### Your assignment
If a line in the entries below contains the word "teddy", it counts; report how many such lines there are, and only that number.

[Stored data]

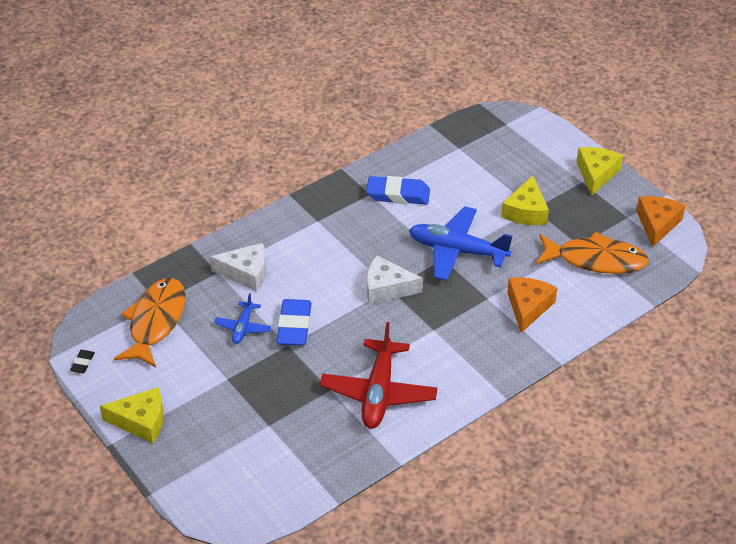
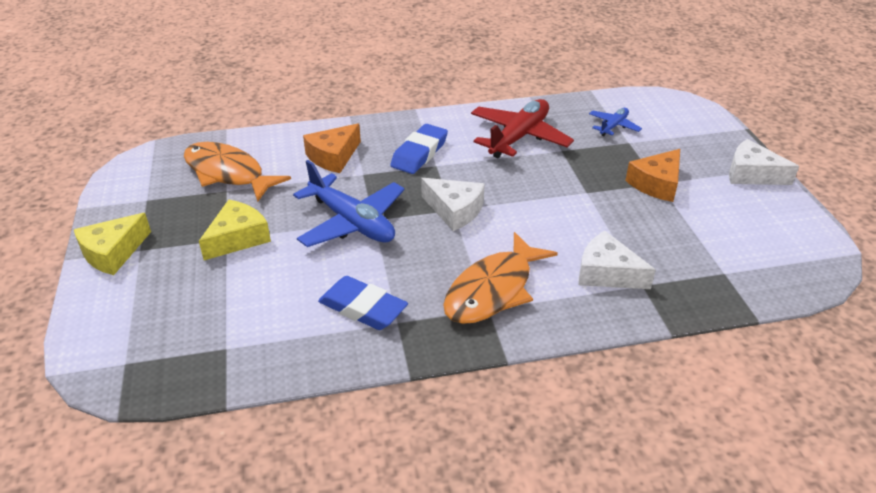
camera: 155 degrees left, 5 degrees down
(82, 363) = (819, 237): black eraser -> none
(141, 421) = (751, 174): yellow cheese -> white cheese
(156, 322) = (730, 253): orange fish -> orange fish (493, 290)
(243, 327) = (628, 219): blue plane -> blue plane (613, 126)
(294, 326) = (572, 205): blue eraser -> blue eraser (419, 153)
(657, 224) = (129, 184): orange cheese -> orange cheese (656, 184)

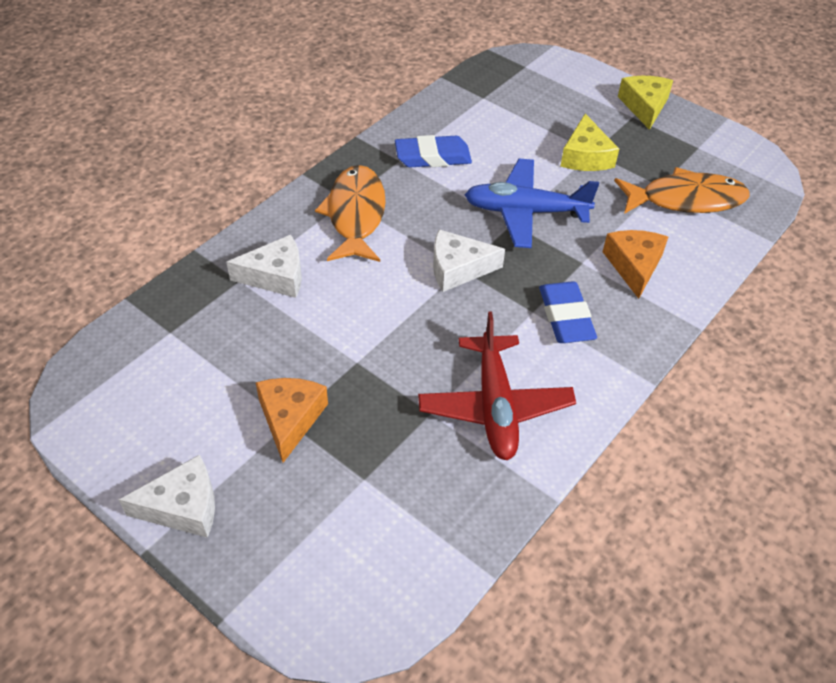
camera: 140 degrees right, 10 degrees up
(613, 126) = (403, 501): blue plane -> none

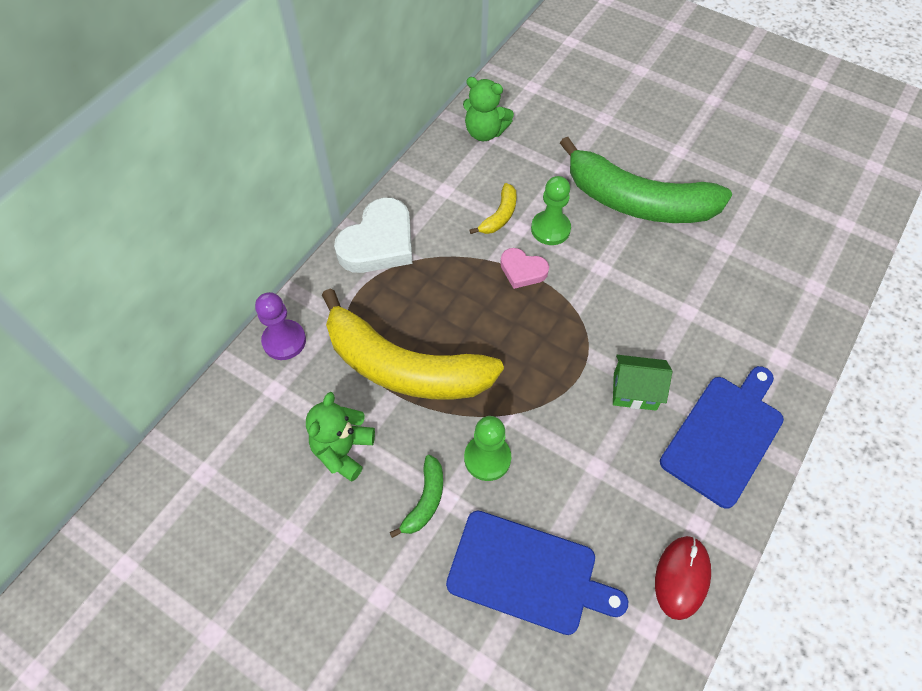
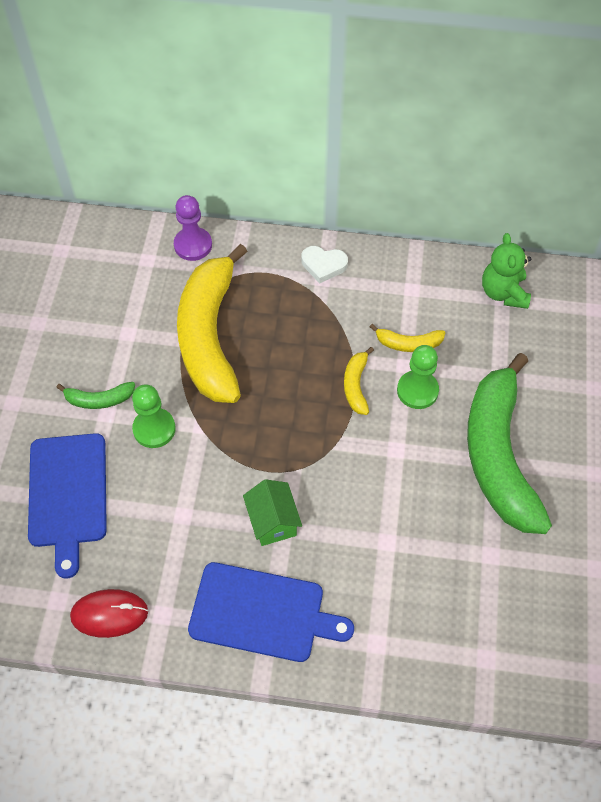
camera: 65 degrees right, 0 degrees up
(343, 450) = (117, 327): green teddy bear -> none
(379, 243) = (323, 265): white heart -> white heart, size x0.55
(522, 270) = (356, 385): pink heart -> yellow banana

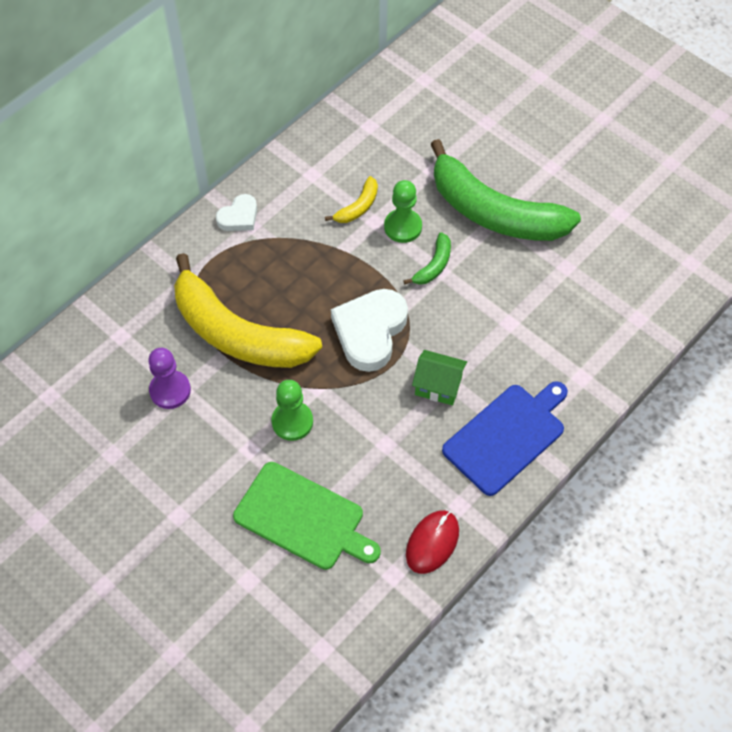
camera: 55 degrees left, 0 degrees up
(68, 495) = (303, 518): blue cutting board -> green cutting board
(99, 400) = (231, 447): green banana -> green banana (433, 265)
(193, 245) = (136, 294): purple pawn -> purple pawn (170, 390)
(287, 432) = (370, 331): none -> white heart
(356, 385) = (366, 262): yellow banana -> none
(503, 292) = (365, 121): green teddy bear -> none

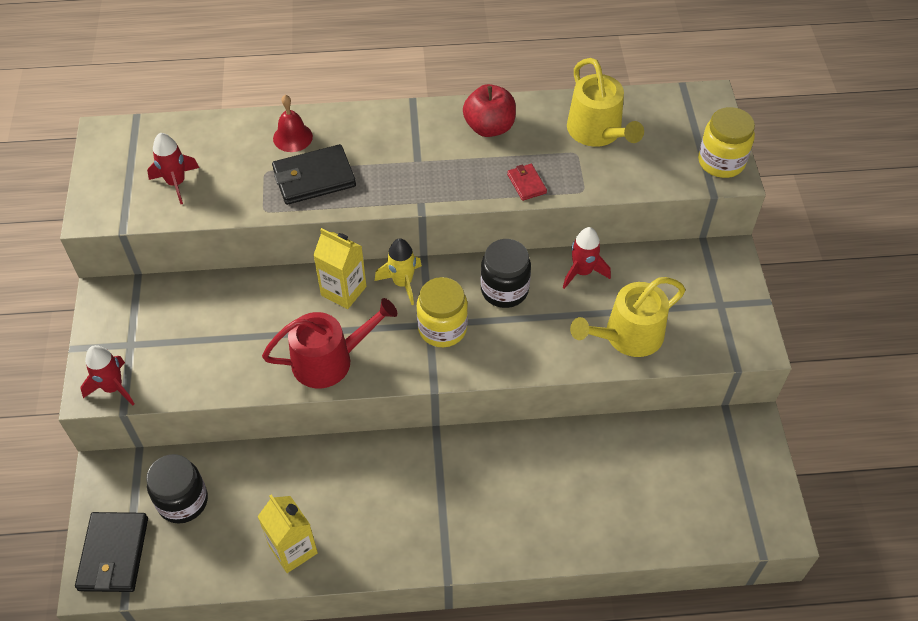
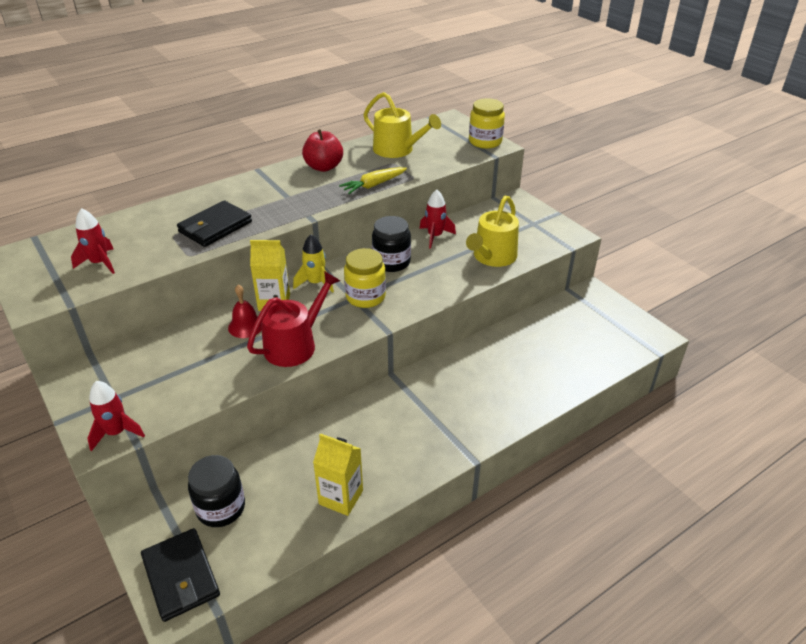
camera: 30 degrees left, 15 degrees down
(292, 137) = (180, 211): red bell -> red bell (246, 326)
(526, 183) = (373, 185): red wallet -> yellow carrot

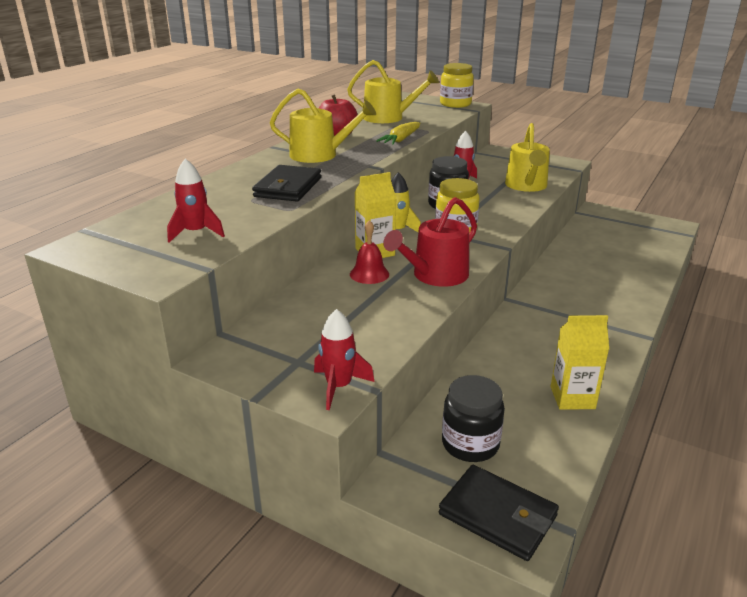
camera: 25 degrees left, 10 degrees down
(282, 190) = (319, 155): none -> yellow watering can
(295, 345) = (435, 275): red watering can -> red watering can turned 150 degrees counterclockwise

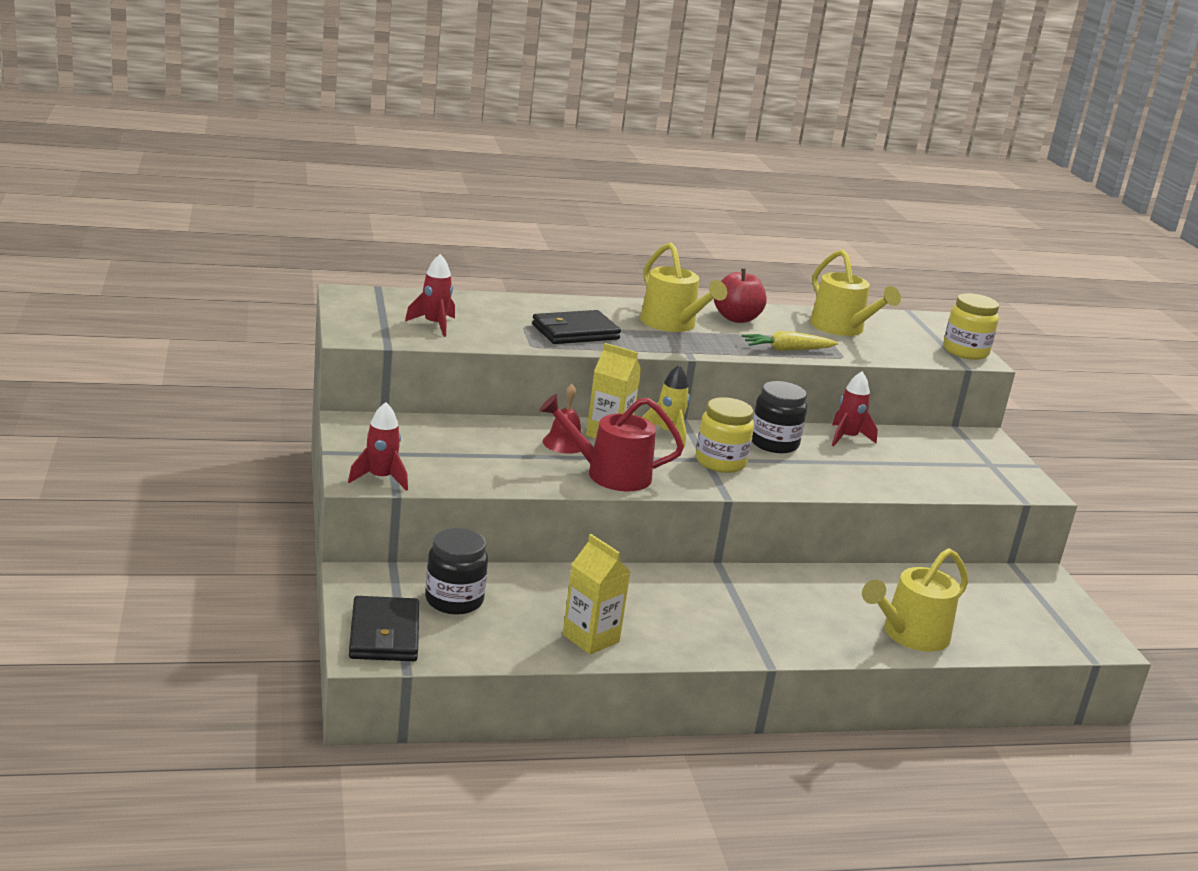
camera: 45 degrees right, 5 degrees down
(526, 186) = (909, 477): yellow watering can -> yellow watering can (910, 635)

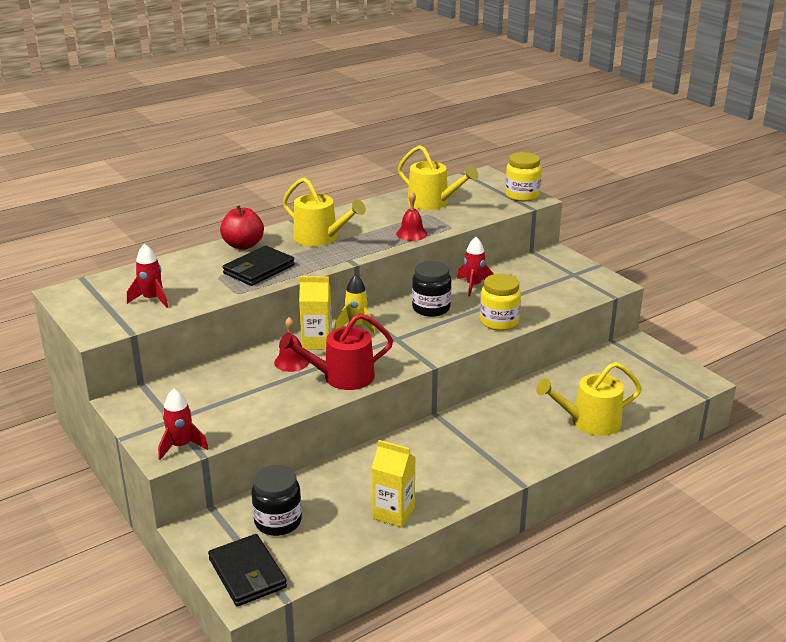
camera: 20 degrees left, 5 degrees up
(720, 462) = (407, 337): yellow jar -> yellow jar (499, 322)
(736, 318) = (359, 218): red apple -> red apple (243, 245)
(787, 350) = (411, 234): yellow carrot -> red bell
(910, 635) = (590, 422): yellow watering can -> yellow watering can turned 45 degrees clockwise

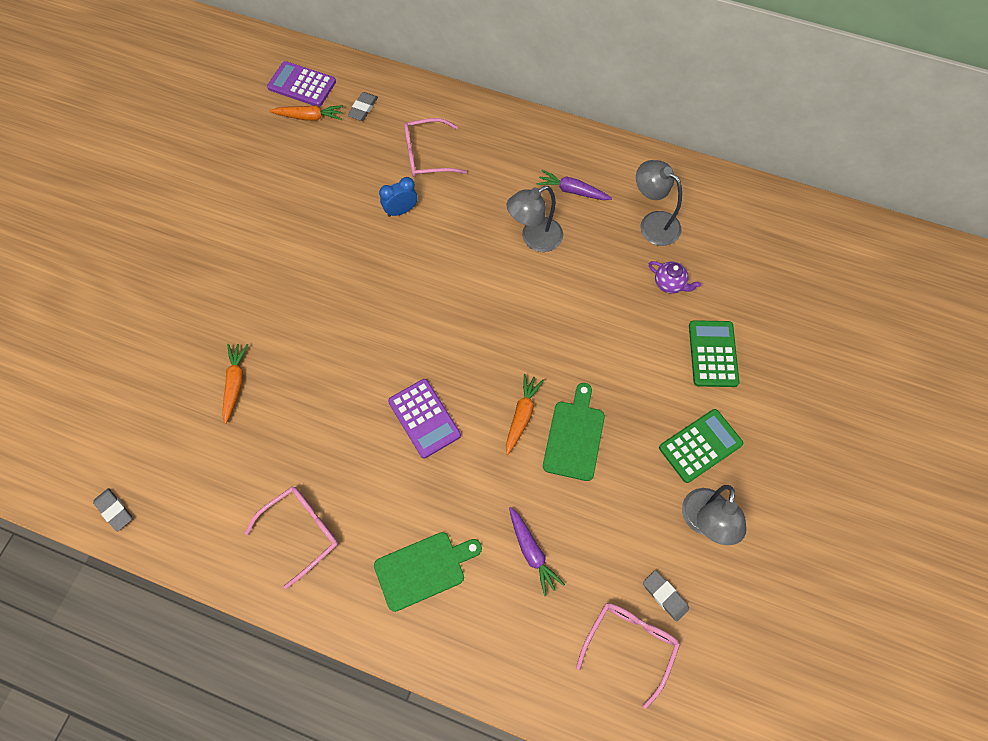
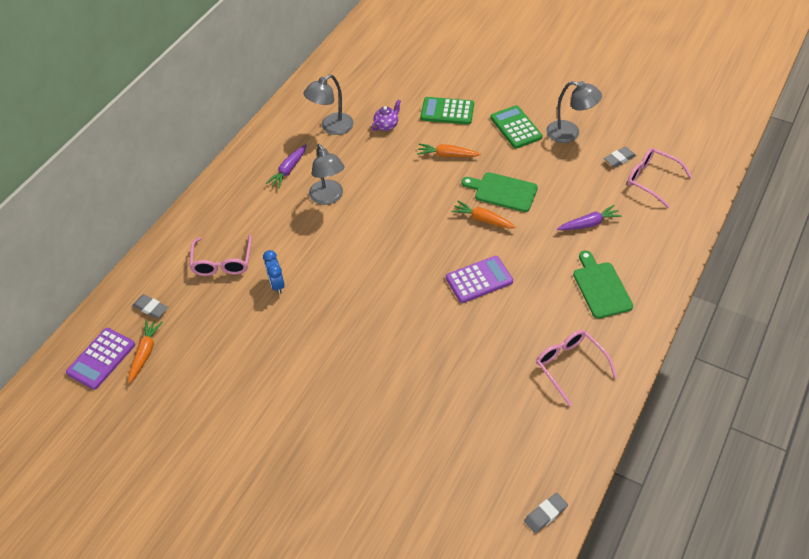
camera: 80 degrees left, 15 degrees down
(235, 383) = (430, 416): orange carrot -> orange carrot (447, 155)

### Your response
2